*Stored data:*
════════════════

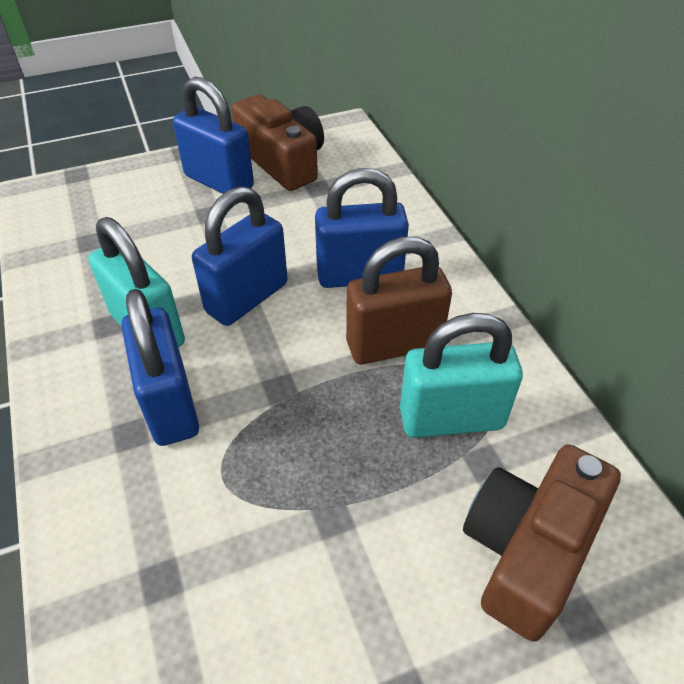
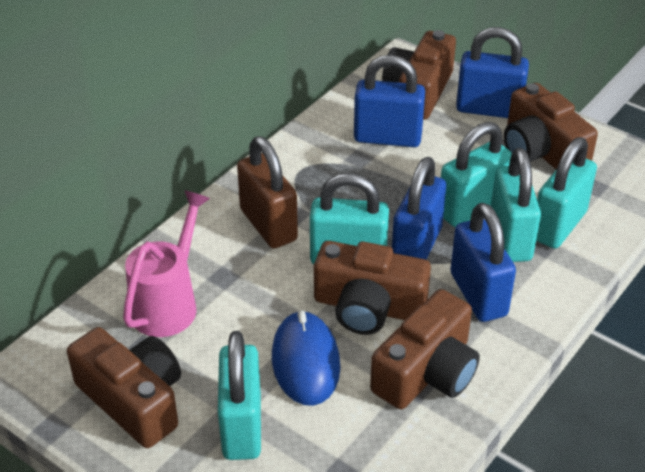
blue mouse: 0 -> 1
brown camera: 2 -> 5
pink watering can: 0 -> 1
turquoise padlock: 2 -> 5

════════════════

*What is needed:* Go through the lines above and write each one out verbatim, skipping the pictures.

*Solution for this problem:*
blue mouse: 0 -> 1
brown camera: 2 -> 5
pink watering can: 0 -> 1
turquoise padlock: 2 -> 5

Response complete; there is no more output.